_Activity:_
Word for word, output the data, with none of its pictures.

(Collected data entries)
——
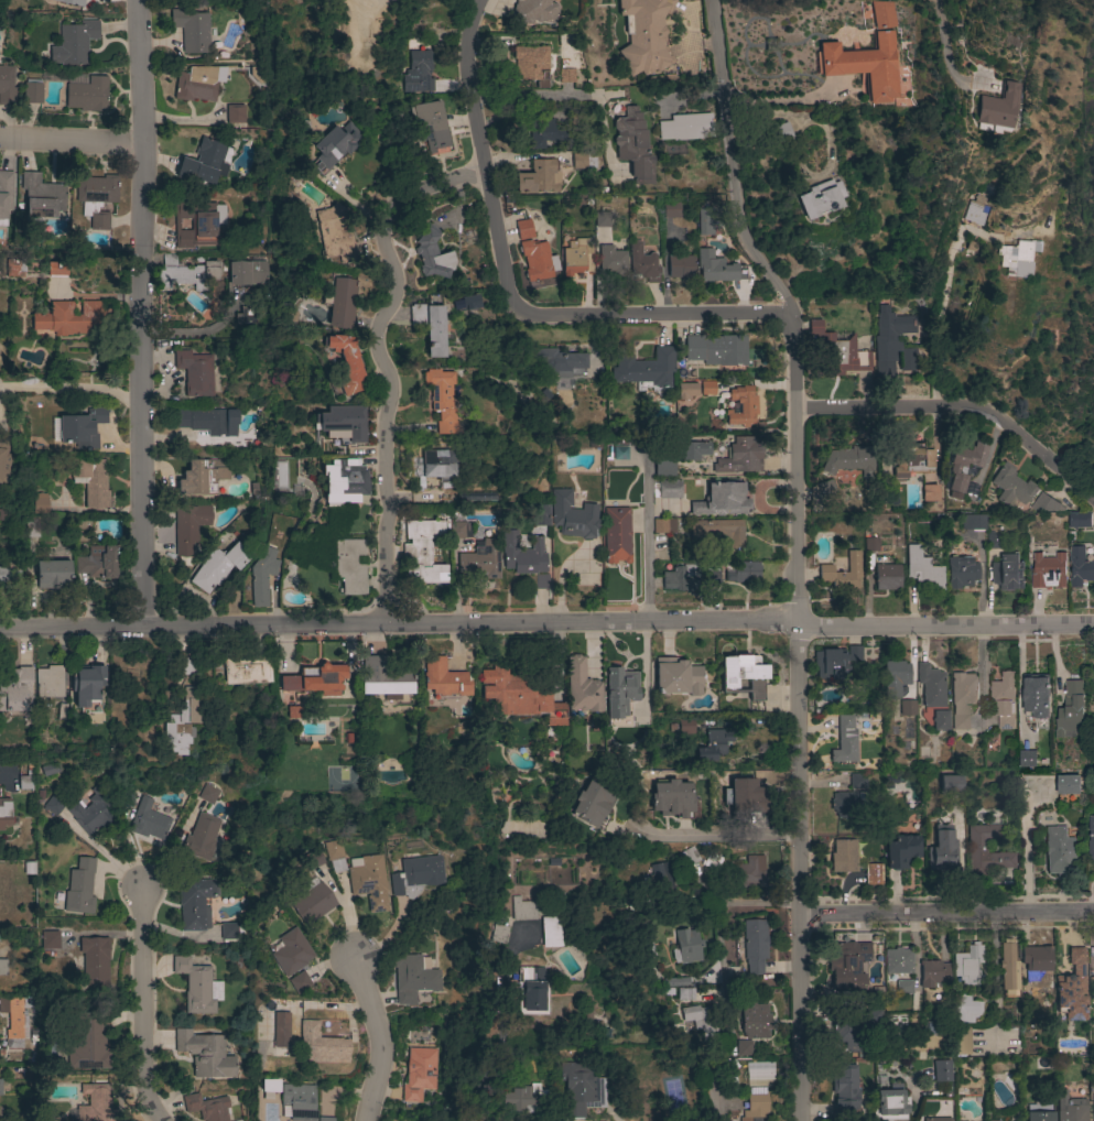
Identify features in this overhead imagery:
building: (71, 2)
building: (533, 11)
building: (884, 14)
building: (192, 30)
building: (645, 35)
building: (74, 43)
road: (944, 54)
building: (531, 64)
building: (864, 66)
building: (418, 73)
building: (258, 74)
building: (566, 75)
building: (198, 84)
building: (7, 86)
building: (32, 91)
road: (526, 93)
building: (87, 94)
road: (786, 103)
building: (996, 108)
building: (235, 113)
building: (577, 118)
building: (430, 126)
building: (685, 127)
building: (544, 133)
building: (780, 133)
road: (71, 140)
building: (333, 146)
building: (633, 146)
building: (583, 160)
building: (204, 163)
building: (537, 177)
building: (5, 195)
building: (40, 197)
building: (96, 198)
building: (819, 198)
building: (671, 209)
building: (974, 212)
building: (602, 219)
building: (202, 221)
building: (705, 222)
building: (524, 229)
building: (335, 234)
building: (432, 255)
building: (1018, 257)
building: (576, 258)
building: (536, 260)
building: (611, 261)
building: (643, 263)
building: (681, 267)
building: (717, 268)
building: (56, 269)
building: (247, 272)
building: (187, 274)
road: (506, 293)
road: (940, 294)
building: (475, 299)
building: (341, 303)
building: (463, 304)
road: (142, 314)
building: (245, 315)
building: (290, 315)
building: (72, 318)
building: (429, 328)
building: (890, 331)
building: (715, 350)
building: (840, 350)
road: (382, 361)
building: (553, 361)
building: (346, 363)
building: (645, 368)
building: (195, 373)
road: (72, 386)
building: (707, 388)
building: (686, 391)
building: (441, 399)
road: (960, 406)
building: (741, 407)
building: (209, 421)
building: (345, 424)
building: (81, 429)
building: (582, 443)
building: (695, 450)
building: (619, 453)
building: (1, 456)
building: (740, 457)
building: (910, 460)
building: (850, 461)
building: (964, 464)
building: (438, 466)
building: (664, 467)
building: (277, 474)
building: (203, 478)
building: (91, 481)
building: (344, 482)
building: (1011, 487)
building: (825, 488)
building: (667, 489)
building: (929, 493)
building: (722, 500)
building: (39, 504)
building: (1045, 505)
building: (541, 514)
building: (572, 516)
building: (1079, 520)
building: (972, 522)
building: (189, 526)
building: (663, 526)
building: (31, 527)
building: (460, 530)
building: (718, 530)
building: (616, 535)
road: (648, 536)
building: (993, 541)
building: (871, 544)
road: (794, 552)
building: (423, 553)
building: (522, 554)
building: (480, 560)
building: (98, 563)
building: (350, 566)
building: (1080, 566)
building: (218, 567)
building: (921, 568)
building: (961, 569)
building: (1048, 570)
building: (742, 572)
building: (842, 573)
building: (1007, 573)
building: (9, 575)
building: (52, 575)
building: (711, 575)
building: (261, 577)
building: (887, 577)
building: (683, 579)
road: (546, 624)
building: (835, 662)
building: (187, 666)
building: (245, 671)
building: (1093, 671)
road: (981, 672)
building: (743, 675)
building: (676, 677)
building: (383, 678)
building: (443, 678)
building: (315, 679)
building: (895, 679)
building: (49, 682)
building: (86, 684)
building: (581, 690)
building: (17, 691)
building: (620, 692)
building: (1093, 694)
building: (521, 695)
building: (1036, 696)
building: (932, 697)
building: (962, 697)
building: (1003, 700)
building: (906, 707)
building: (1070, 709)
building: (293, 712)
building: (183, 720)
building: (863, 724)
building: (684, 727)
building: (844, 741)
building: (712, 745)
building: (1027, 758)
building: (50, 769)
road: (4, 778)
building: (857, 781)
building: (24, 782)
building: (949, 784)
building: (1068, 788)
building: (209, 794)
building: (125, 798)
building: (672, 798)
building: (742, 798)
building: (592, 804)
building: (848, 804)
building: (53, 805)
building: (91, 812)
building: (5, 813)
building: (148, 823)
road: (714, 836)
building: (201, 837)
building: (1090, 837)
building: (942, 850)
building: (985, 850)
building: (1059, 850)
building: (901, 851)
building: (335, 856)
building: (843, 856)
building: (688, 857)
building: (312, 859)
building: (712, 861)
building: (751, 872)
building: (415, 874)
building: (872, 874)
building: (367, 876)
building: (564, 878)
building: (659, 878)
building: (78, 888)
building: (311, 902)
building: (195, 903)
building: (522, 909)
road: (904, 913)
building: (228, 931)
building: (550, 931)
building: (497, 934)
building: (48, 940)
building: (753, 945)
building: (686, 947)
building: (289, 952)
building: (644, 953)
building: (1036, 958)
building: (94, 960)
building: (898, 961)
building: (1093, 964)
building: (849, 965)
building: (968, 965)
building: (3, 966)
building: (1008, 967)
building: (932, 973)
building: (412, 978)
road: (996, 979)
building: (675, 981)
building: (298, 982)
building: (197, 986)
building: (904, 988)
building: (1072, 988)
building: (531, 992)
building: (685, 993)
building: (964, 1009)
road: (138, 1011)
road: (725, 1015)
building: (753, 1019)
building: (13, 1021)
building: (701, 1021)
building: (281, 1036)
building: (846, 1037)
building: (961, 1040)
road: (380, 1041)
building: (88, 1042)
building: (320, 1046)
building: (743, 1048)
building: (205, 1055)
building: (941, 1071)
building: (419, 1074)
building: (0, 1087)
building: (266, 1087)
building: (579, 1088)
building: (844, 1089)
building: (524, 1098)
building: (298, 1102)
building: (95, 1103)
building: (889, 1104)
building: (206, 1107)
building: (755, 1107)
building: (1069, 1108)
building: (1093, 1110)
building: (1038, 1112)
road: (468, 1114)
building: (49, 1118)
building: (324, 1119)
building: (936, 1119)
building: (238, 1120)
building: (918, 1120)
building: (993, 1120)

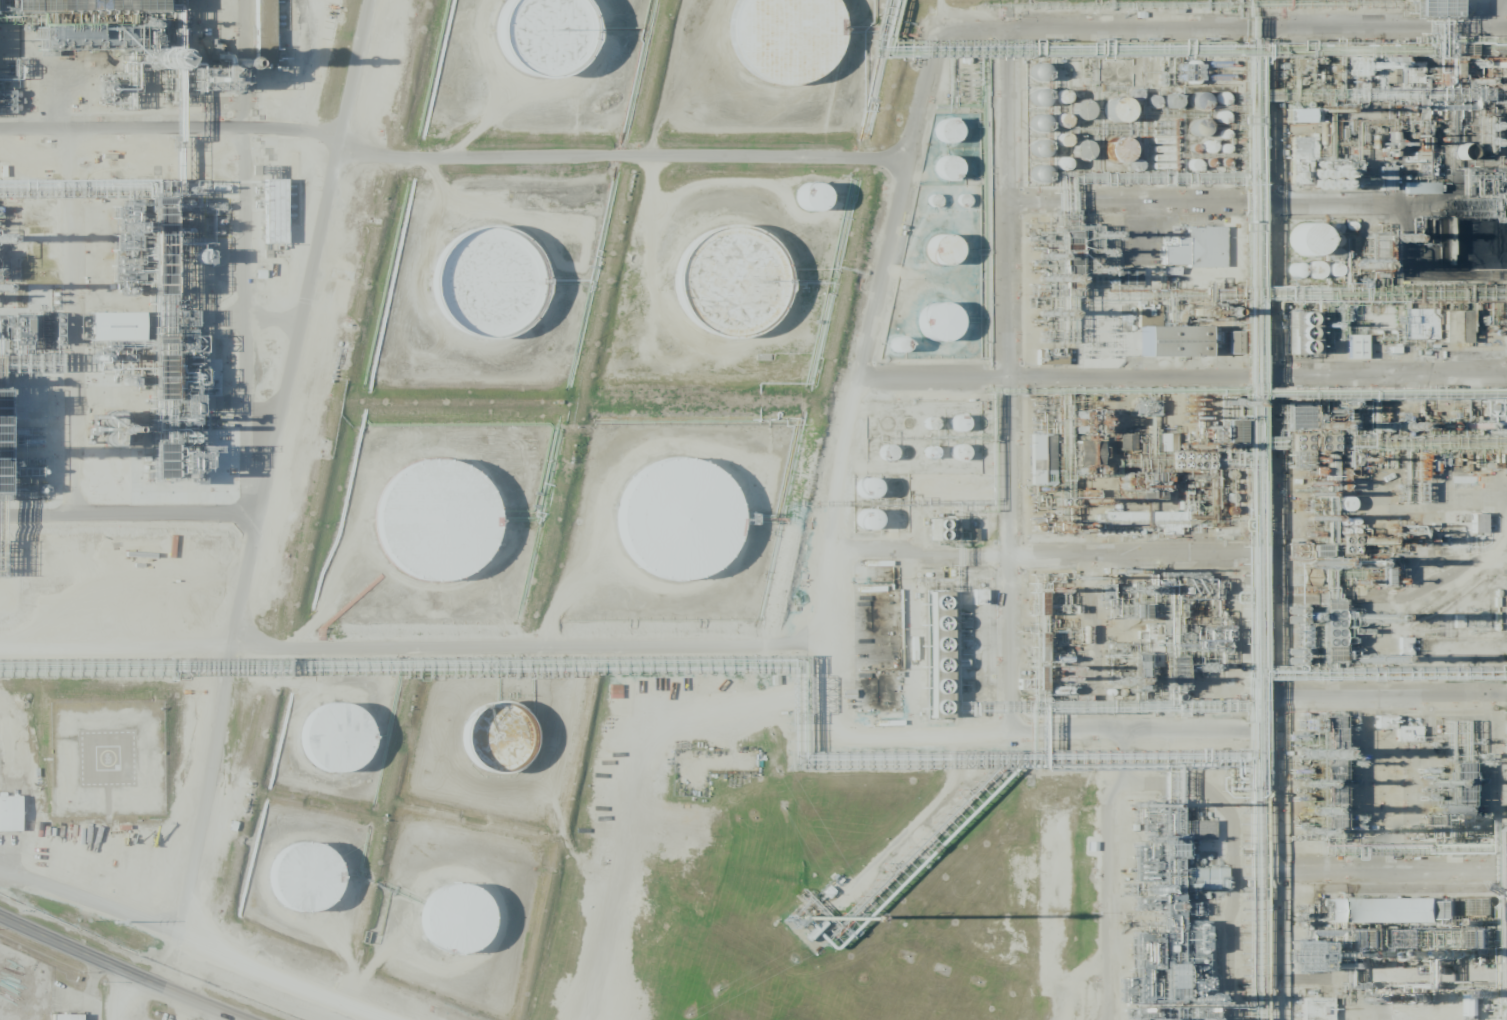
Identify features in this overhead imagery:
building: (1432, 8)
road: (1219, 30)
building: (264, 32)
building: (795, 41)
storage tank: (795, 41)
building: (558, 42)
storage tank: (558, 42)
building: (1060, 97)
building: (1171, 101)
building: (1198, 101)
building: (1082, 109)
building: (1116, 109)
building: (1299, 115)
building: (1061, 119)
building: (1128, 119)
storage tank: (1128, 119)
building: (1309, 126)
building: (946, 130)
building: (955, 138)
storage tank: (955, 138)
building: (1060, 140)
building: (1117, 149)
building: (1082, 150)
building: (1129, 161)
storage tank: (1129, 161)
building: (946, 168)
building: (956, 174)
storage tank: (956, 174)
building: (1393, 182)
building: (1420, 188)
building: (1427, 192)
building: (810, 197)
road: (1255, 203)
building: (825, 208)
storage tank: (825, 208)
building: (282, 216)
building: (39, 230)
building: (1305, 238)
building: (1195, 248)
building: (941, 249)
building: (1323, 250)
storage tank: (1323, 250)
building: (953, 258)
storage tank: (953, 258)
building: (1314, 269)
building: (1332, 270)
building: (498, 287)
storage tank: (498, 287)
building: (735, 294)
storage tank: (735, 294)
building: (948, 332)
storage tank: (948, 332)
building: (1302, 332)
building: (1462, 332)
building: (127, 334)
building: (1233, 342)
building: (1355, 347)
building: (1186, 351)
building: (1363, 351)
road: (1254, 373)
road: (850, 405)
road: (1004, 422)
building: (958, 423)
building: (958, 452)
building: (1049, 467)
road: (272, 487)
building: (866, 487)
road: (133, 515)
building: (866, 519)
building: (1477, 523)
building: (446, 528)
storage tank: (446, 528)
building: (689, 528)
storage tank: (689, 528)
road: (920, 554)
road: (1010, 638)
building: (937, 654)
building: (615, 691)
road: (1098, 733)
building: (1407, 734)
building: (508, 745)
storage tank: (508, 745)
building: (349, 748)
storage tank: (349, 748)
building: (13, 818)
building: (1202, 830)
building: (1204, 878)
building: (311, 882)
storage tank: (311, 882)
building: (1331, 910)
building: (1450, 910)
building: (1394, 915)
power tower: (114, 921)
building: (465, 928)
storage tank: (465, 928)
road: (143, 963)
building: (1316, 1009)
building: (66, 1017)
——
_Answer:_
Identify features in this overhead imagery:
building: (71, 2)
building: (533, 11)
building: (884, 14)
building: (192, 30)
building: (645, 35)
building: (74, 43)
road: (944, 54)
building: (531, 64)
building: (864, 66)
building: (418, 73)
building: (258, 74)
building: (566, 75)
building: (198, 84)
building: (7, 86)
building: (32, 91)
road: (526, 93)
building: (87, 94)
road: (786, 103)
building: (996, 108)
building: (235, 113)
building: (577, 118)
building: (430, 126)
building: (685, 127)
building: (544, 133)
building: (780, 133)
road: (71, 140)
building: (333, 146)
building: (633, 146)
building: (583, 160)
building: (204, 163)
building: (537, 177)
building: (5, 195)
building: (40, 197)
building: (96, 198)
building: (819, 198)
building: (671, 209)
building: (974, 212)
building: (602, 219)
building: (202, 221)
building: (705, 222)
building: (524, 229)
building: (335, 234)
building: (432, 255)
building: (1018, 257)
building: (576, 258)
building: (536, 260)
building: (611, 261)
building: (643, 263)
building: (681, 267)
building: (717, 268)
building: (56, 269)
building: (247, 272)
building: (187, 274)
road: (506, 293)
road: (940, 294)
building: (475, 299)
building: (341, 303)
building: (463, 304)
road: (142, 314)
building: (245, 315)
building: (290, 315)
building: (72, 318)
building: (429, 328)
building: (890, 331)
building: (715, 350)
building: (840, 350)
road: (382, 361)
building: (553, 361)
building: (346, 363)
building: (645, 368)
building: (195, 373)
road: (72, 386)
building: (707, 388)
building: (686, 391)
building: (441, 399)
road: (960, 406)
building: (741, 407)
building: (209, 421)
building: (345, 424)
building: (81, 429)
building: (582, 443)
building: (695, 450)
building: (619, 453)
building: (1, 456)
building: (740, 457)
building: (910, 460)
building: (850, 461)
building: (964, 464)
building: (438, 466)
building: (664, 467)
building: (277, 474)
building: (203, 478)
building: (91, 481)
building: (344, 482)
building: (1011, 487)
building: (825, 488)
building: (667, 489)
building: (929, 493)
building: (722, 500)
building: (39, 504)
building: (1045, 505)
building: (541, 514)
building: (572, 516)
building: (1079, 520)
building: (972, 522)
building: (189, 526)
building: (663, 526)
building: (31, 527)
building: (460, 530)
building: (718, 530)
building: (616, 535)
road: (648, 536)
building: (993, 541)
building: (871, 544)
road: (794, 552)
building: (423, 553)
building: (522, 554)
building: (480, 560)
building: (98, 563)
building: (350, 566)
building: (1080, 566)
building: (218, 567)
building: (921, 568)
building: (961, 569)
building: (1048, 570)
building: (742, 572)
building: (842, 573)
building: (1007, 573)
building: (9, 575)
building: (52, 575)
building: (711, 575)
building: (261, 577)
building: (887, 577)
building: (683, 579)
road: (546, 624)
building: (835, 662)
building: (187, 666)
building: (245, 671)
building: (1093, 671)
road: (981, 672)
building: (743, 675)
building: (676, 677)
building: (383, 678)
building: (443, 678)
building: (315, 679)
building: (895, 679)
building: (49, 682)
building: (86, 684)
building: (581, 690)
building: (17, 691)
building: (620, 692)
building: (1093, 694)
building: (521, 695)
building: (1036, 696)
building: (932, 697)
building: (962, 697)
building: (1003, 700)
building: (906, 707)
building: (1070, 709)
building: (293, 712)
building: (183, 720)
building: (863, 724)
building: (684, 727)
building: (844, 741)
building: (712, 745)
building: (1027, 758)
building: (50, 769)
road: (4, 778)
building: (857, 781)
building: (24, 782)
building: (949, 784)
building: (1068, 788)
building: (209, 794)
building: (125, 798)
building: (672, 798)
building: (742, 798)
building: (592, 804)
building: (848, 804)
building: (53, 805)
building: (91, 812)
building: (5, 813)
building: (148, 823)
road: (714, 836)
building: (201, 837)
building: (1090, 837)
building: (942, 850)
building: (985, 850)
building: (1059, 850)
building: (901, 851)
building: (335, 856)
building: (843, 856)
building: (688, 857)
building: (312, 859)
building: (712, 861)
building: (751, 872)
building: (415, 874)
building: (872, 874)
building: (367, 876)
building: (564, 878)
building: (659, 878)
building: (78, 888)
building: (311, 902)
building: (195, 903)
building: (522, 909)
road: (904, 913)
building: (228, 931)
building: (550, 931)
building: (497, 934)
building: (48, 940)
building: (753, 945)
building: (686, 947)
building: (289, 952)
building: (644, 953)
building: (1036, 958)
building: (94, 960)
building: (898, 961)
building: (1093, 964)
building: (849, 965)
building: (968, 965)
building: (3, 966)
building: (1008, 967)
building: (932, 973)
building: (412, 978)
road: (996, 979)
building: (675, 981)
building: (298, 982)
building: (197, 986)
building: (904, 988)
building: (1072, 988)
building: (531, 992)
building: (685, 993)
building: (964, 1009)
road: (138, 1011)
road: (725, 1015)
building: (753, 1019)
building: (13, 1021)
building: (701, 1021)
building: (281, 1036)
building: (846, 1037)
building: (961, 1040)
road: (380, 1041)
building: (88, 1042)
building: (320, 1046)
building: (743, 1048)
building: (205, 1055)
building: (941, 1071)
building: (419, 1074)
building: (0, 1087)
building: (266, 1087)
building: (579, 1088)
building: (844, 1089)
building: (524, 1098)
building: (298, 1102)
building: (95, 1103)
building: (889, 1104)
building: (206, 1107)
building: (755, 1107)
building: (1069, 1108)
building: (1093, 1110)
building: (1038, 1112)
road: (468, 1114)
building: (49, 1118)
building: (324, 1119)
building: (936, 1119)
building: (238, 1120)
building: (918, 1120)
building: (993, 1120)

Identify features in this overhead imagery:
building: (1432, 8)
road: (1219, 30)
building: (264, 32)
building: (795, 41)
storage tank: (795, 41)
building: (558, 42)
storage tank: (558, 42)
building: (1060, 97)
building: (1171, 101)
building: (1198, 101)
building: (1082, 109)
building: (1116, 109)
building: (1299, 115)
building: (1061, 119)
building: (1128, 119)
storage tank: (1128, 119)
building: (1309, 126)
building: (946, 130)
building: (955, 138)
storage tank: (955, 138)
building: (1060, 140)
building: (1117, 149)
building: (1082, 150)
building: (1129, 161)
storage tank: (1129, 161)
building: (946, 168)
building: (956, 174)
storage tank: (956, 174)
building: (1393, 182)
building: (1420, 188)
building: (1427, 192)
building: (810, 197)
road: (1255, 203)
building: (825, 208)
storage tank: (825, 208)
building: (282, 216)
building: (39, 230)
building: (1305, 238)
building: (1195, 248)
building: (941, 249)
building: (1323, 250)
storage tank: (1323, 250)
building: (953, 258)
storage tank: (953, 258)
building: (1314, 269)
building: (1332, 270)
building: (498, 287)
storage tank: (498, 287)
building: (735, 294)
storage tank: (735, 294)
building: (948, 332)
storage tank: (948, 332)
building: (1302, 332)
building: (1462, 332)
building: (127, 334)
building: (1233, 342)
building: (1355, 347)
building: (1186, 351)
building: (1363, 351)
road: (1254, 373)
road: (850, 405)
road: (1004, 422)
building: (958, 423)
building: (958, 452)
building: (1049, 467)
road: (272, 487)
building: (866, 487)
road: (133, 515)
building: (866, 519)
building: (1477, 523)
building: (446, 528)
storage tank: (446, 528)
building: (689, 528)
storage tank: (689, 528)
road: (920, 554)
road: (1010, 638)
building: (937, 654)
building: (615, 691)
road: (1098, 733)
building: (1407, 734)
building: (508, 745)
storage tank: (508, 745)
building: (349, 748)
storage tank: (349, 748)
building: (13, 818)
building: (1202, 830)
building: (1204, 878)
building: (311, 882)
storage tank: (311, 882)
building: (1331, 910)
building: (1450, 910)
building: (1394, 915)
power tower: (114, 921)
building: (465, 928)
storage tank: (465, 928)
road: (143, 963)
building: (1316, 1009)
building: (66, 1017)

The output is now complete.